WORK INSTRUCTIONS → Starting with the line that has "R2: 20k (N12, VS) -> 6.8k (N12, VS)" and finishing with the line that has "U3: NAND 74HC132", set down each line below exactly. Pictures are not copied.

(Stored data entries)
================

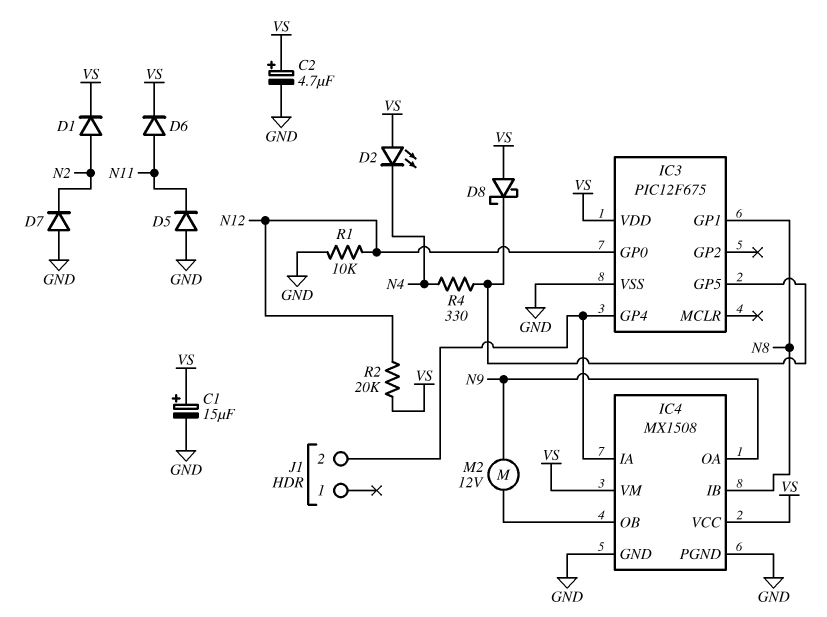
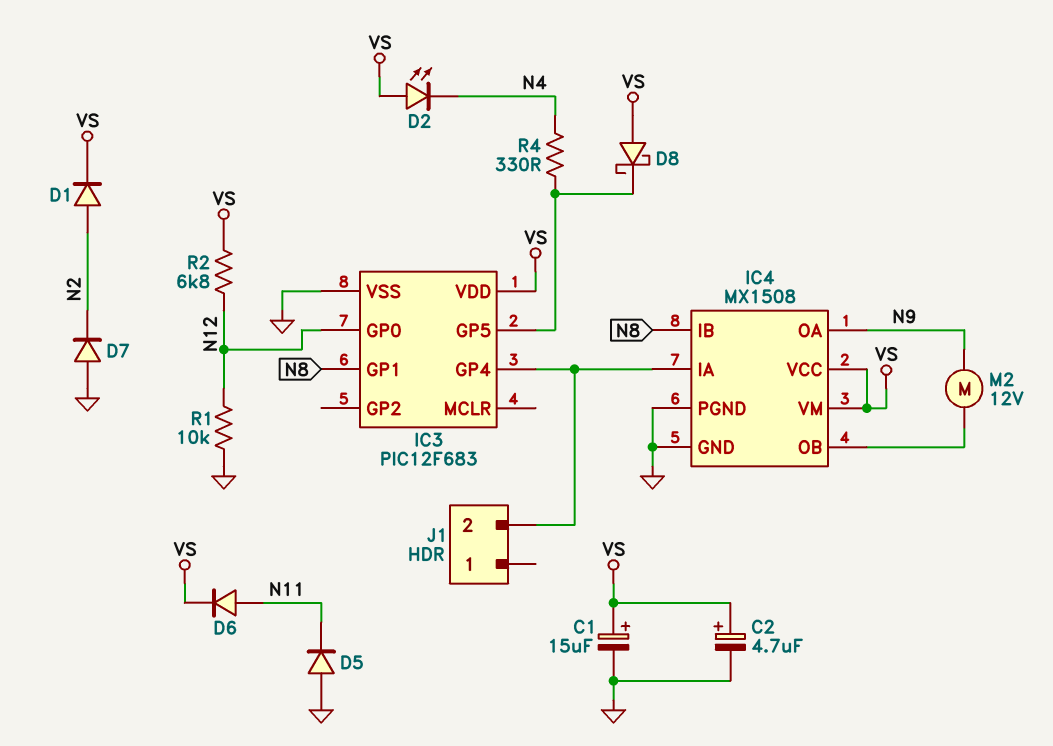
IC3: PIC12F675 -> PIC12F683
R2: 20k (N12, VS) -> 6.8k (N12, VS)

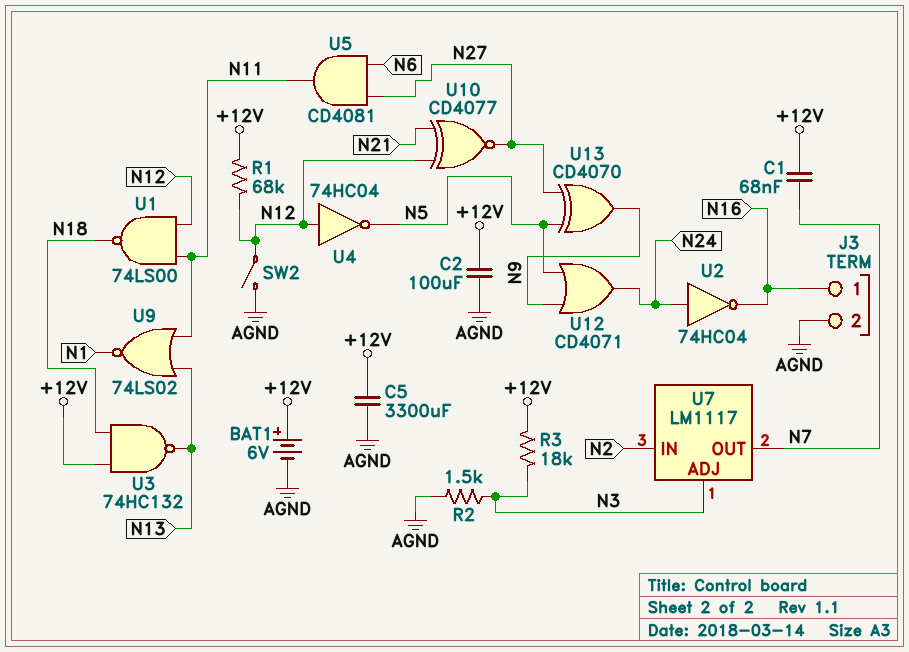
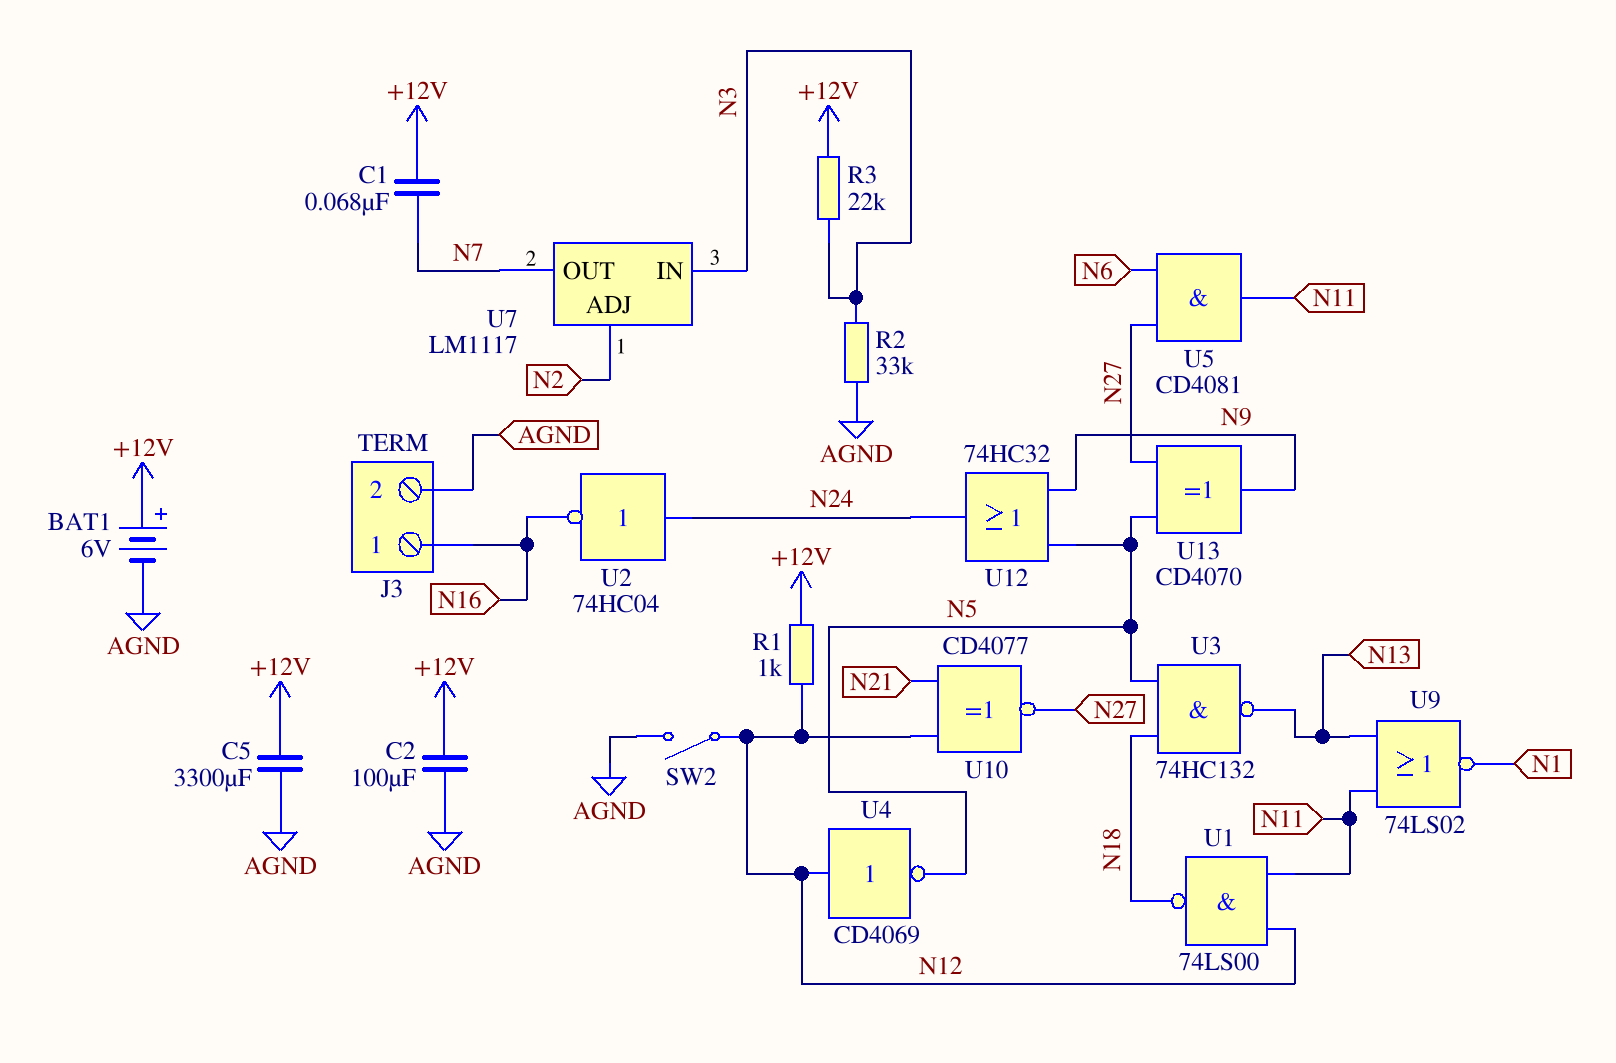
R1: 68k (+12V, N12) -> 1k (+12V, N12)
R2: 1.5k (AGND, N3) -> 33k (AGND, N3)
R3: 18k (+12V, N3) -> 22k (+12V, N3)
U3: NAND 74HC132 (in +12V, in N18, out N13) -> NAND 74HC132 (in N5, in N18, out N13)
U4: NOT 74HC04 (in N12, out N5) -> NOT CD4069 (in N12, out N5)
U7 pin ADJ: N3 -> N2
U7 pin IN: N2 -> N3
U12: OR CD4071 (in N5, in N9, out N24) -> OR 74HC32 (in N5, in N9, out N24)

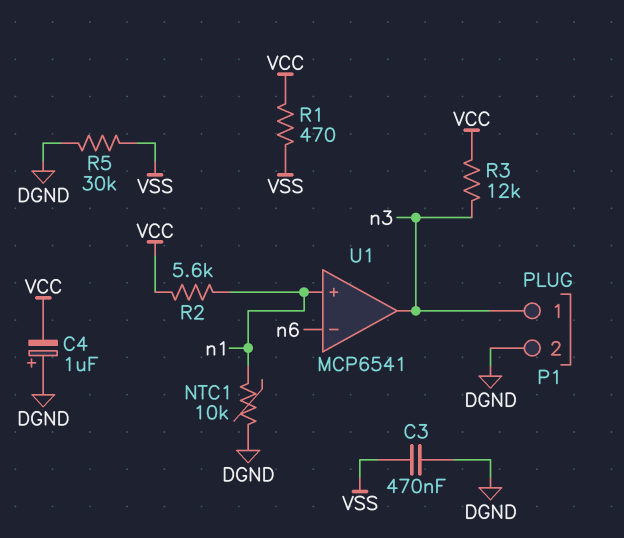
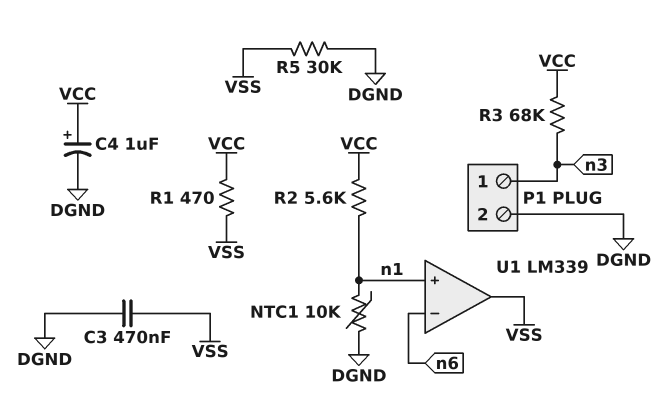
C4: 1uF (plus DGND, minus VCC) -> 1uF (plus VCC, minus DGND)
R3: 12k (VCC, n3) -> 68k (VCC, n3)
U1: MCP6541 -> LM339
U1 pin out: n3 -> VSS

================

SOLUTION TO THIS TASK →
R2: 20k (N12, VS) -> 6.8k (N12, VS)

R1: 68k (+12V, N12) -> 1k (+12V, N12)
R2: 1.5k (AGND, N3) -> 33k (AGND, N3)
R3: 18k (+12V, N3) -> 22k (+12V, N3)
U3: NAND 74HC132 (in +12V, in N18, out N13) -> NAND 74HC132 (in N5, in N18, out N13)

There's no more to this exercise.